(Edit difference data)
▼▼▼

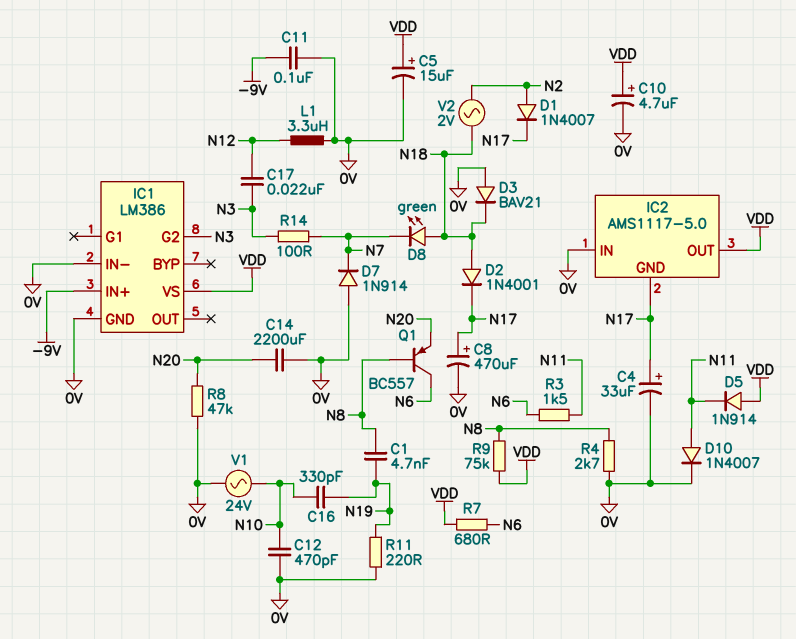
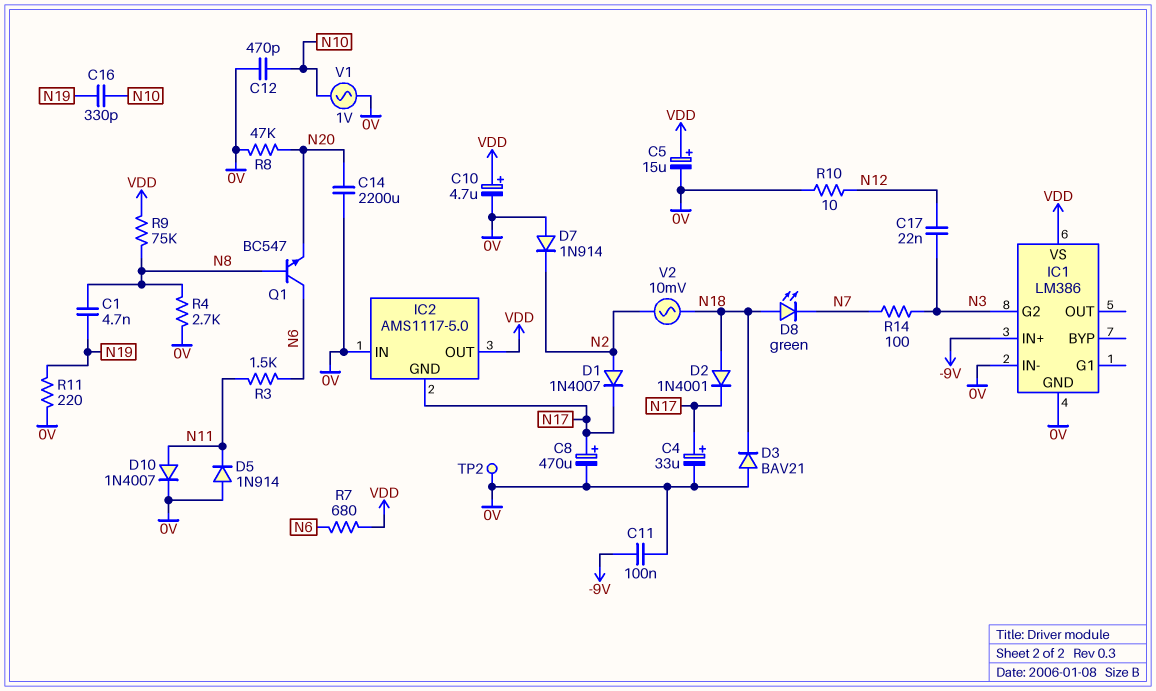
D5: diode 1N914 (A VDD, K N11) -> diode 1N914 (A 0V, K N11)
D7: diode 1N914 (A 0V, K N7) -> diode 1N914 (A 0V, K N2)
L1: 3.3uH (0V, N12) -> none
Q1: PNP BC557 (B N8, C N6, E N20) -> NPN BC547 (B N8, C N6, E N20)
R10: none -> 10 (0V, N12)
TP2: none -> test point (0V)
V1: AC 24V (0V, N10) -> AC 1V (0V, N10)
V2: AC 2V (N2, N18) -> AC 10mV (N2, N18)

▲▲▲

> The task
Give the data above again, exactly and completely. No pictures go in.

> Your response
D5: diode 1N914 (A VDD, K N11) -> diode 1N914 (A 0V, K N11)
D7: diode 1N914 (A 0V, K N7) -> diode 1N914 (A 0V, K N2)
L1: 3.3uH (0V, N12) -> none
Q1: PNP BC557 (B N8, C N6, E N20) -> NPN BC547 (B N8, C N6, E N20)
R10: none -> 10 (0V, N12)
TP2: none -> test point (0V)
V1: AC 24V (0V, N10) -> AC 1V (0V, N10)
V2: AC 2V (N2, N18) -> AC 10mV (N2, N18)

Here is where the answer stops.